Wherever the word "instances" appears in a line, copy that line.
[START INFORMATION SHOWN]
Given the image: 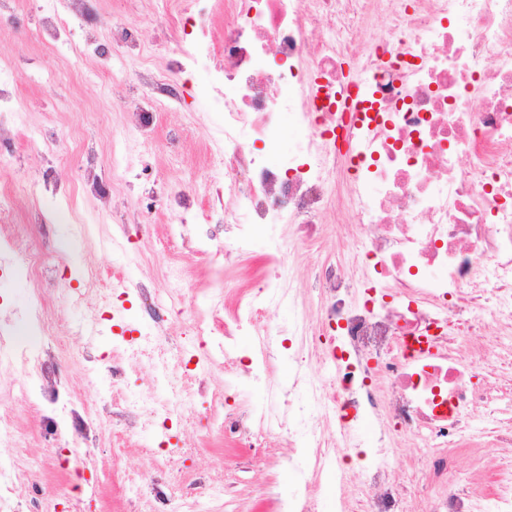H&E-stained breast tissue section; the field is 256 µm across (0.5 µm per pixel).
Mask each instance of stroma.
Returning a JSON list of instances; mask_svg holds the SVG:
<instances>
[{
  "instance_id": "stroma-1",
  "label": "stroma",
  "mask_w": 512,
  "mask_h": 512,
  "mask_svg": "<svg viewBox=\"0 0 512 512\" xmlns=\"http://www.w3.org/2000/svg\"><path fill=\"white\" fill-rule=\"evenodd\" d=\"M43 5L44 0H0V82L12 84L27 107L19 119L0 112V124L11 127L20 121L26 128L0 149V157L26 189L10 216L0 219V231L50 253L57 269H70L69 288L82 287L88 272L120 276L127 299L138 309L145 303L136 285L165 289L168 267H181L182 313L171 317L168 338L160 343L171 355L185 345V326L194 312L208 308L215 294L223 296V318L231 317L238 297L261 274L265 255L275 244L287 245L293 255L297 300L321 316L312 285L314 268L323 261L348 260L346 246L355 225H322L321 238L312 246L294 241L288 225H259L251 254L225 269L196 252L194 243L172 228L169 209L178 190L194 222L223 226L224 208L209 206L208 197L210 183L223 181L224 168L209 138L219 114L194 91L206 82V69L196 70L181 101L163 103L150 115L146 130H139V115L127 107L128 99L142 91L123 80L135 61L122 44L113 43L112 29L126 21L137 25L145 44H172L175 28L162 17L158 0H85L82 19L70 21L66 34L49 45L39 34ZM87 33L95 36L99 48L85 47ZM68 124L80 128L88 159L72 161L51 149ZM129 136L135 144L130 165L113 176L112 157ZM95 177L111 179L109 204L85 194L76 198L66 220H56L58 197ZM38 213L45 217L47 231L33 227L31 219ZM121 301L108 287L87 305L53 301L48 309L50 335L15 327L19 341L52 347L66 369L73 401L86 404L89 416L101 422L95 447L79 471L66 475L51 463L54 457L69 456L70 445H49L41 433L42 410L14 398L9 422L14 440L0 445V459L15 456L29 464L19 488L21 512H33L44 500L53 501L57 512H179L186 496L212 488L234 498L240 512H277L278 498L293 491L309 468V458L289 452L282 439L251 450L247 432L225 430L223 419H211V398L224 391L223 359L185 356V370L202 369L206 385L191 393L183 418L163 426L145 412L136 419L141 435L127 434L105 372L120 367L127 394L156 396L160 390L152 361L111 331L98 336L83 332L90 313L111 311ZM159 443L171 449L173 467L151 464L147 447Z\"/></svg>"
}]
</instances>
[END INFORMATION SHOWN]
● **COMPLETE OUTPUT**
Returning a JSON list of instances; mask_svg holds the SVG:
<instances>
</instances>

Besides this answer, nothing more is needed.